*RECORDS SUPPLIED*.
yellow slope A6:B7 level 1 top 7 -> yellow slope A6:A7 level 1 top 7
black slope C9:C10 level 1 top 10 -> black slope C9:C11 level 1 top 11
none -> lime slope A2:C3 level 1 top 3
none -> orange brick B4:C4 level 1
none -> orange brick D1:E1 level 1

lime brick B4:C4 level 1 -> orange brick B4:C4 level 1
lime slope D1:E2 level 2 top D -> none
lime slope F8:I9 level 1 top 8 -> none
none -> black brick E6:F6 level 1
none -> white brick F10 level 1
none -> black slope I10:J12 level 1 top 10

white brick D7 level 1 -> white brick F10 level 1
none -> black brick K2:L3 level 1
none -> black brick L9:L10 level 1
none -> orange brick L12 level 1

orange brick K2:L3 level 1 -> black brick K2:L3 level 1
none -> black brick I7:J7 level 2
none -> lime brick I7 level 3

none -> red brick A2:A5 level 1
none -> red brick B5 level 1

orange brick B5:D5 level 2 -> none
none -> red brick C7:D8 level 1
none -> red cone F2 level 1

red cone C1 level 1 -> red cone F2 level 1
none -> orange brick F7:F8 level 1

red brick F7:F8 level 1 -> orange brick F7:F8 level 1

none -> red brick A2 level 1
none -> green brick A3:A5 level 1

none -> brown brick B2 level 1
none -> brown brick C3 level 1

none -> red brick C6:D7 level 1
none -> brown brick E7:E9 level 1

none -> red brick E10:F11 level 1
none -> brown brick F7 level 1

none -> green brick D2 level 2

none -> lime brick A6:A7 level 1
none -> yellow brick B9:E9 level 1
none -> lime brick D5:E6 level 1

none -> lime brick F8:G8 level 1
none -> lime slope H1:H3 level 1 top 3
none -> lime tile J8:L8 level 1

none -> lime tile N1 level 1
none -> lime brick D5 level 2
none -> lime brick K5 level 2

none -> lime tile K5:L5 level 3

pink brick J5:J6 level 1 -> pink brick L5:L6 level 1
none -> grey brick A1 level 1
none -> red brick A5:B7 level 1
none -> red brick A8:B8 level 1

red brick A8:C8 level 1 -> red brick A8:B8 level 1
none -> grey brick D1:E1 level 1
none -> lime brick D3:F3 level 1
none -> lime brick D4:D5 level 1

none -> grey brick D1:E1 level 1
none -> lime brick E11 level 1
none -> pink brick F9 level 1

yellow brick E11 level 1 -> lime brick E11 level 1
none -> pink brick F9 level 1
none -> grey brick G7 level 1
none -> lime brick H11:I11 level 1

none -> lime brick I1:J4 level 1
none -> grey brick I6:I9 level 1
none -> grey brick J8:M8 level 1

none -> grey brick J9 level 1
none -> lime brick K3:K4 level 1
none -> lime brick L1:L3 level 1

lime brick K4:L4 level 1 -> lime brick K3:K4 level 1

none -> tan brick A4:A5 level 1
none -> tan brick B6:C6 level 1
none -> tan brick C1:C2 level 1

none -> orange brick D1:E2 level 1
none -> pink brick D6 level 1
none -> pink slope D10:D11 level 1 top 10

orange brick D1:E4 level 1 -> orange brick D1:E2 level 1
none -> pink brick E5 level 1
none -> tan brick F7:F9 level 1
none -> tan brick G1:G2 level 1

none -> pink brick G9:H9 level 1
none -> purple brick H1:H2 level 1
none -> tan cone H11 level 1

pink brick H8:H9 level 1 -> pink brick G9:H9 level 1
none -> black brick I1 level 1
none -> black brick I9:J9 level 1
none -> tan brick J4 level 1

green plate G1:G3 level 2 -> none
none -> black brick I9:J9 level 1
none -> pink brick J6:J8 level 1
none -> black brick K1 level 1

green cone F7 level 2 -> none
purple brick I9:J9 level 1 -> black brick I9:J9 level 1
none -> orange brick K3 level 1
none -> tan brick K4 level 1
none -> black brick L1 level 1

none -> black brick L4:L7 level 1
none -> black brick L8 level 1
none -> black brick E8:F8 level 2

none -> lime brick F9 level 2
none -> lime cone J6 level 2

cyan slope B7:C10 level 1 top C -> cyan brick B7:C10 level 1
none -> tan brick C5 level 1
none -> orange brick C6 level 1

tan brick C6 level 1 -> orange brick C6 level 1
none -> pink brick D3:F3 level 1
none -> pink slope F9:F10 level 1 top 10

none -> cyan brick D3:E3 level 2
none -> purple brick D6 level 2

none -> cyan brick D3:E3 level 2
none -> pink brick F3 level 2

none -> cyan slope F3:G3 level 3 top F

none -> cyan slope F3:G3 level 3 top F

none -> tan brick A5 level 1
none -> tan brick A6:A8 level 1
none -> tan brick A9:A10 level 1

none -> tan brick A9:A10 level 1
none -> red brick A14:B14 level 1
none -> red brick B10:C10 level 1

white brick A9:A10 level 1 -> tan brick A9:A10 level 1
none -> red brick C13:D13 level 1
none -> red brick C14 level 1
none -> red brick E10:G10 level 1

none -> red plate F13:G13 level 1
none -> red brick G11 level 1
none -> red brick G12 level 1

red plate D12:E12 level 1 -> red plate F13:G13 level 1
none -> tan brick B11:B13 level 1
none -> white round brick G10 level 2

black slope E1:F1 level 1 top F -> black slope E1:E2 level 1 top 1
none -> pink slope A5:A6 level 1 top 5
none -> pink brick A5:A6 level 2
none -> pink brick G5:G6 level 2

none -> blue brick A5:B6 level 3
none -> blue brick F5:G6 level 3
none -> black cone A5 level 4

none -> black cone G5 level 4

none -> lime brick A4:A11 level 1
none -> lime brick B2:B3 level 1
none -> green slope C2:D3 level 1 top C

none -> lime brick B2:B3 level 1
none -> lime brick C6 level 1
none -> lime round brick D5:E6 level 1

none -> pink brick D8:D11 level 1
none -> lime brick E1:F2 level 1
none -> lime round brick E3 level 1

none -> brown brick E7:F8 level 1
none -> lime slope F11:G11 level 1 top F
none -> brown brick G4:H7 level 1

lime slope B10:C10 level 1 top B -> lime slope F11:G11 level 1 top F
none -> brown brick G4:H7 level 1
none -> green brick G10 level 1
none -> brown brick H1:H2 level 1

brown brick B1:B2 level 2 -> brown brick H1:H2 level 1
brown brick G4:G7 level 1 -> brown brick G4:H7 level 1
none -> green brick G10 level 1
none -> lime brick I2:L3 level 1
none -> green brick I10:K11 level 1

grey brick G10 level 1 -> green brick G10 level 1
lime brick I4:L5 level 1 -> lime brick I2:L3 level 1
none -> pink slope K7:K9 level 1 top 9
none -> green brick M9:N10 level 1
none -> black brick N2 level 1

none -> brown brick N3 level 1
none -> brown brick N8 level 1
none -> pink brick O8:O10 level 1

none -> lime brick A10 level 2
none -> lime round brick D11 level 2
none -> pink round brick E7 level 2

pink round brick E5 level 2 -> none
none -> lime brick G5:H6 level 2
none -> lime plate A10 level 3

*WORK INSTRUCTION*.
Copy each line exactly, from the line containing "none -> lime brick A10 level 2" down to the last line of the material, and no other lines.

*ANSWER SECTION*.
none -> lime brick A10 level 2
none -> lime round brick D11 level 2
none -> pink round brick E7 level 2

pink round brick E5 level 2 -> none
none -> lime brick G5:H6 level 2
none -> lime plate A10 level 3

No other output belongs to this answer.